▸ **Dataset excerpt**:
· · · · · · ·

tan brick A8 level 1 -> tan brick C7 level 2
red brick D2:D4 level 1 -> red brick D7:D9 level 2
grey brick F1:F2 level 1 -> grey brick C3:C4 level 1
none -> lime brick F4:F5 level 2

· · · · · · ·

▸ **Task statement**:
Repeat the lines above exactly.

▸ **Finished exercise**:
tan brick A8 level 1 -> tan brick C7 level 2
red brick D2:D4 level 1 -> red brick D7:D9 level 2
grey brick F1:F2 level 1 -> grey brick C3:C4 level 1
none -> lime brick F4:F5 level 2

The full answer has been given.